Work to be completed: When you reach a picture, pass over it; otherwise repeat the listing word for word.
=== Section Start ===
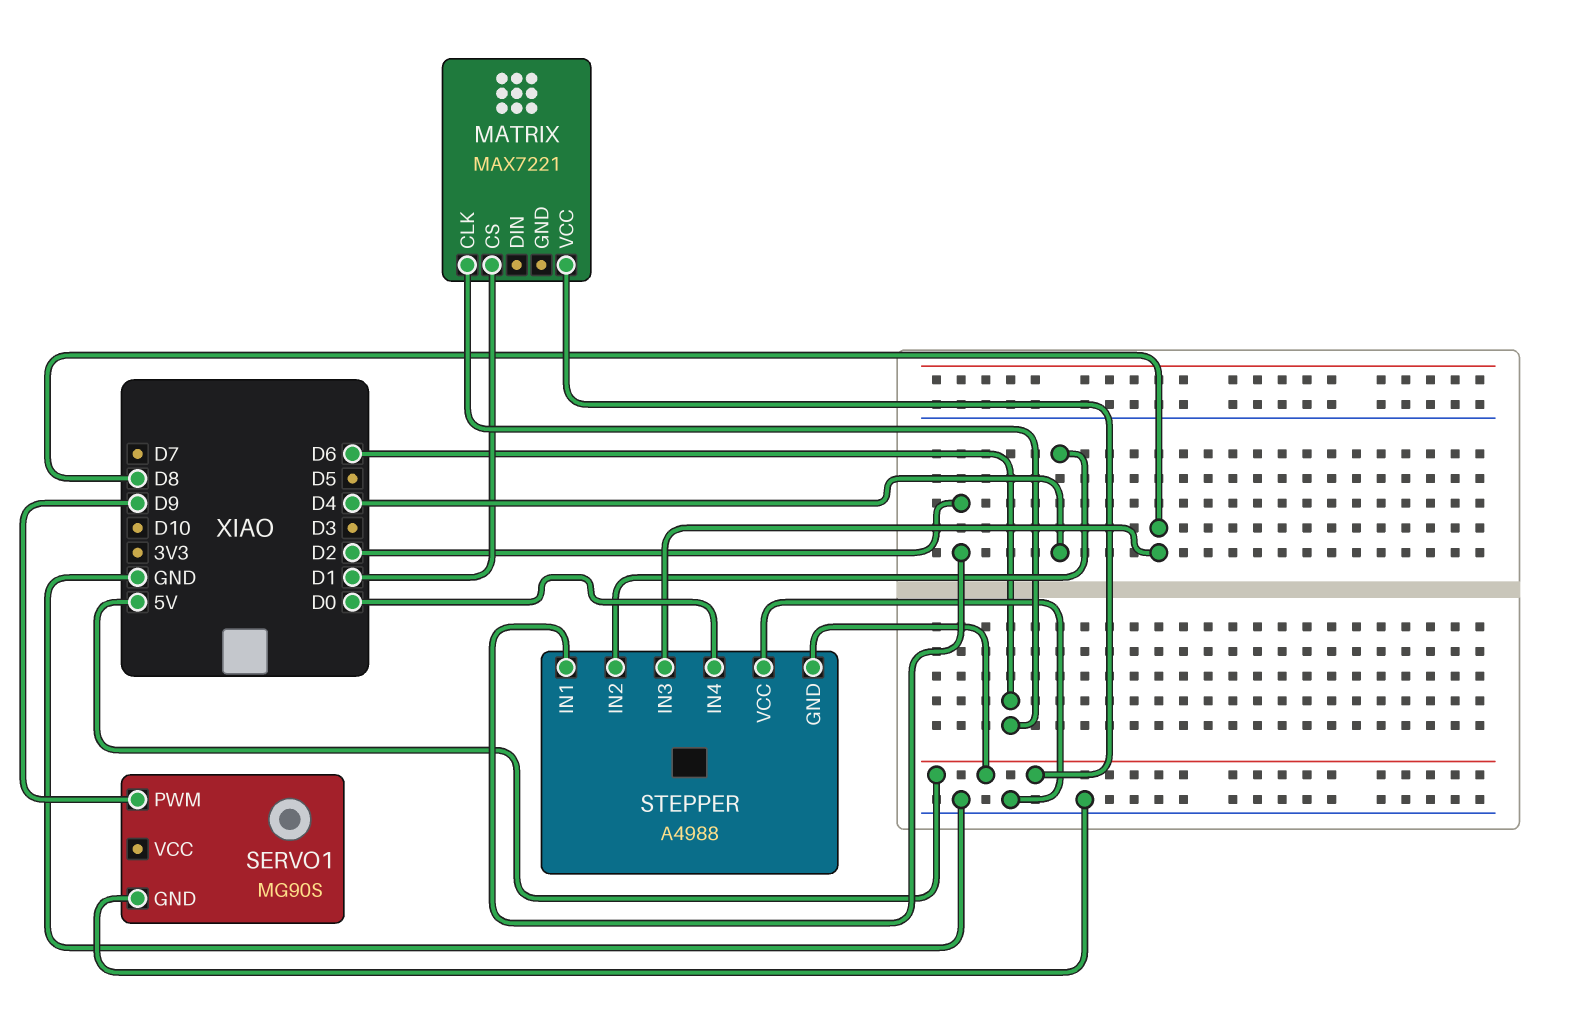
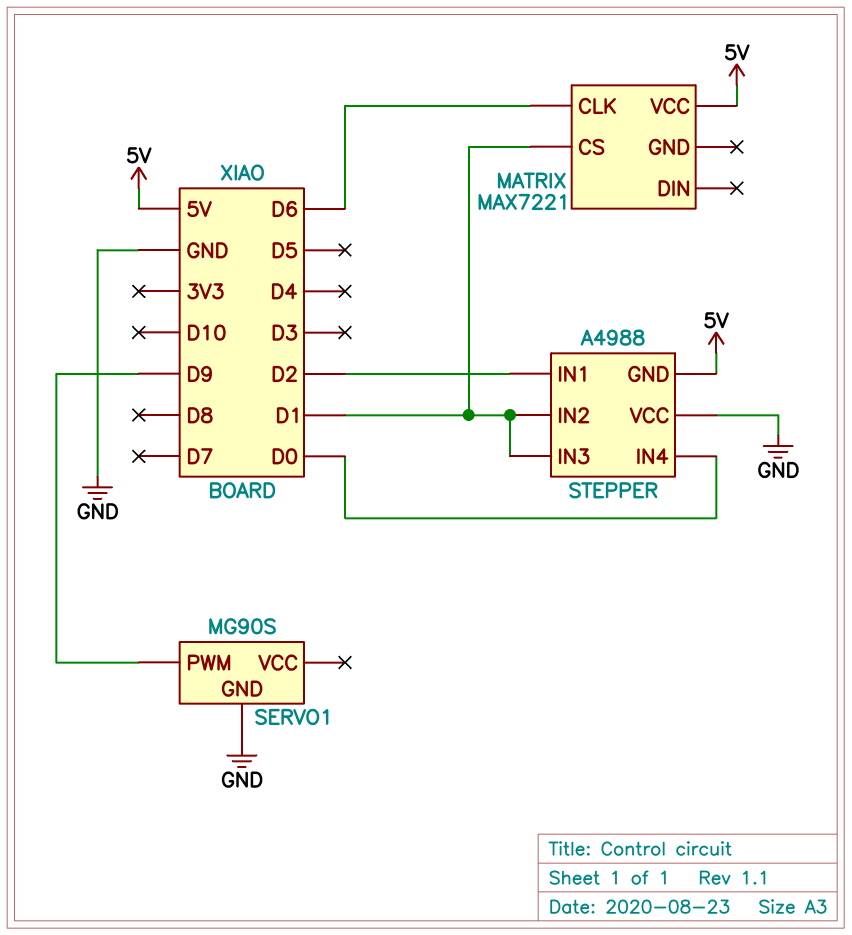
STEPPER pin IN2: D4 -> D1
STEPPER pin IN3: D8 -> D1

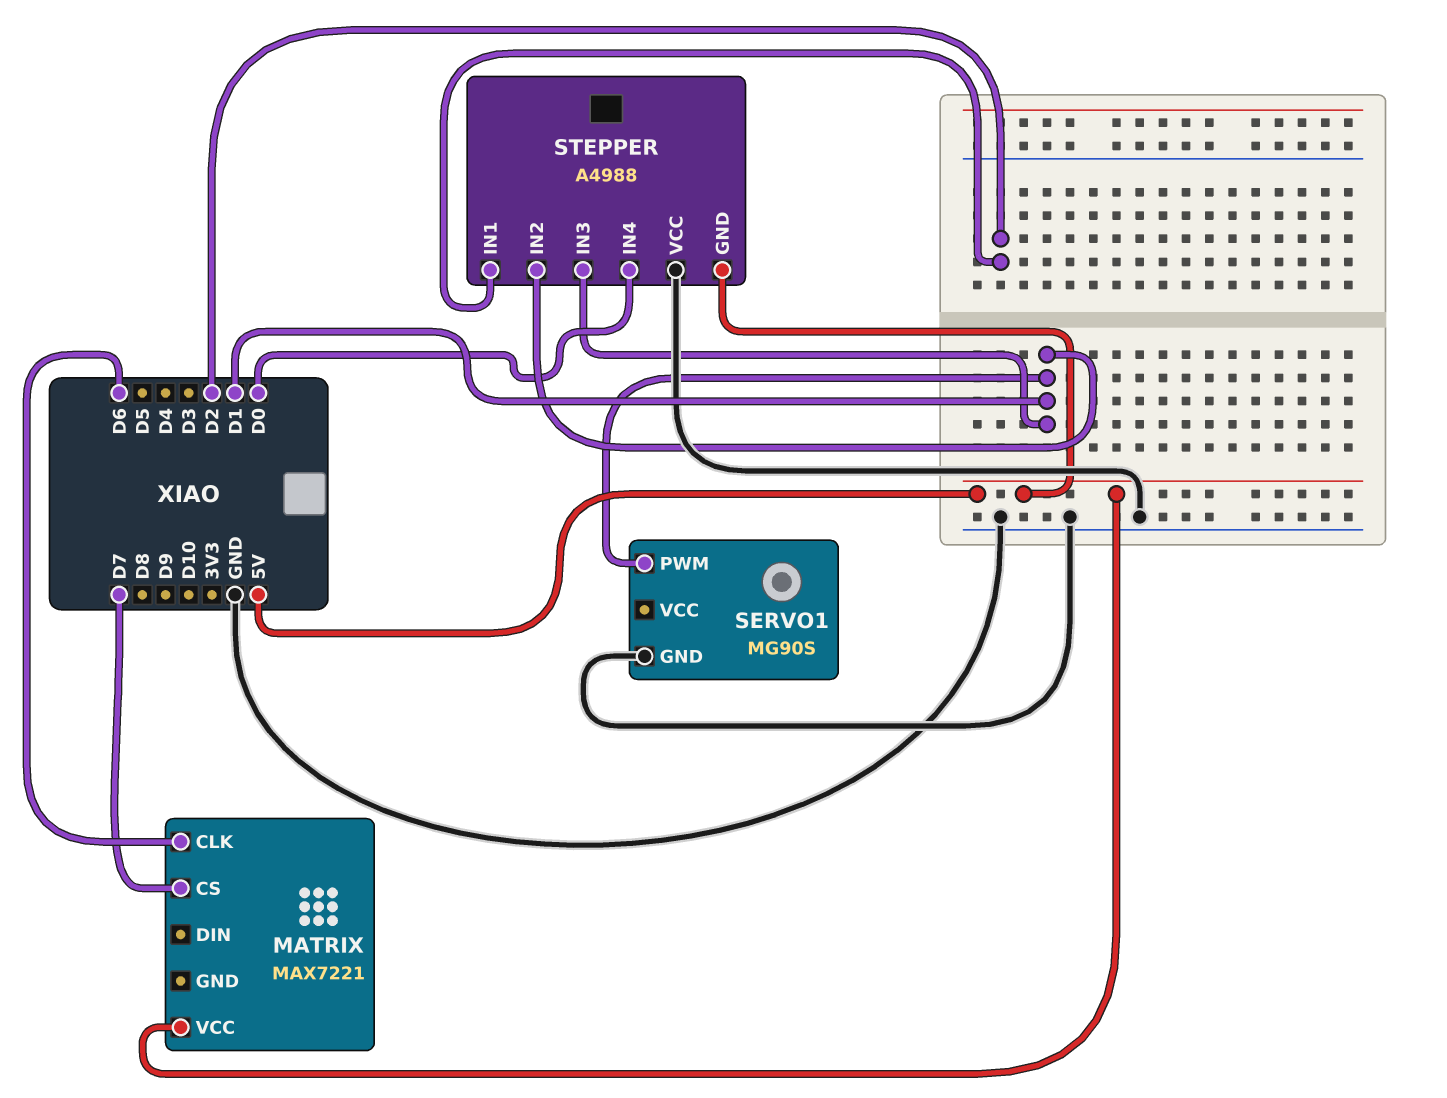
MATRIX pin CS: D1 -> D7
SERVO1 pin PWM: D9 -> D1

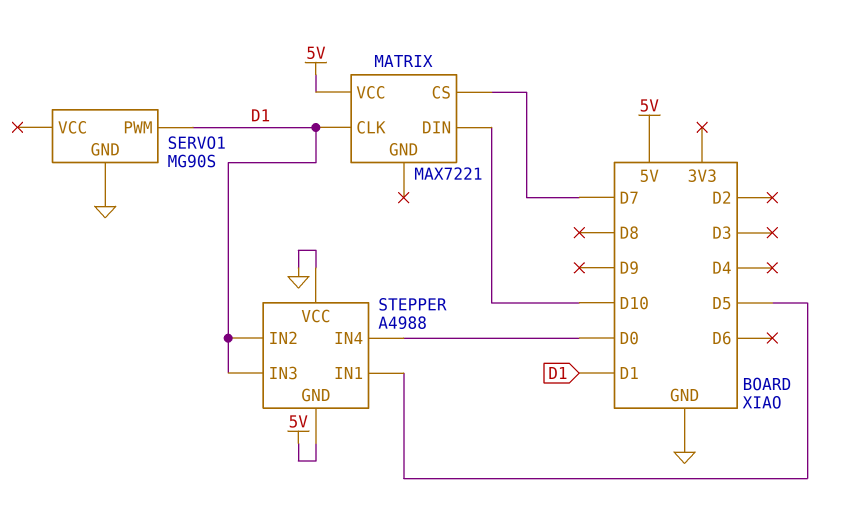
MATRIX pin CLK: D6 -> D1
MATRIX pin DIN: none -> D10
STEPPER pin IN1: D2 -> D5

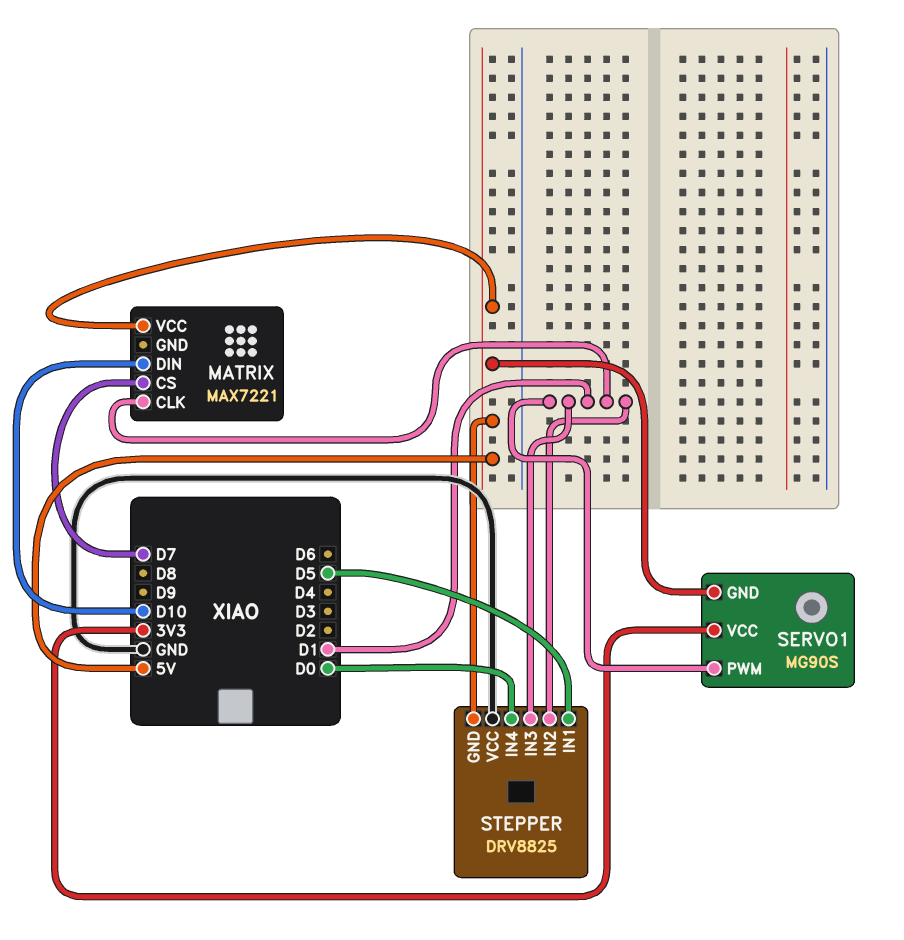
SERVO1 pin GND: GND -> 5V
SERVO1 pin VCC: none -> 3V3
STEPPER: A4988 -> DRV8825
=== Section End ===
The completed task:
STEPPER pin IN2: D4 -> D1
STEPPER pin IN3: D8 -> D1

MATRIX pin CS: D1 -> D7
SERVO1 pin PWM: D9 -> D1

MATRIX pin CLK: D6 -> D1
MATRIX pin DIN: none -> D10
STEPPER pin IN1: D2 -> D5

SERVO1 pin GND: GND -> 5V
SERVO1 pin VCC: none -> 3V3
STEPPER: A4988 -> DRV8825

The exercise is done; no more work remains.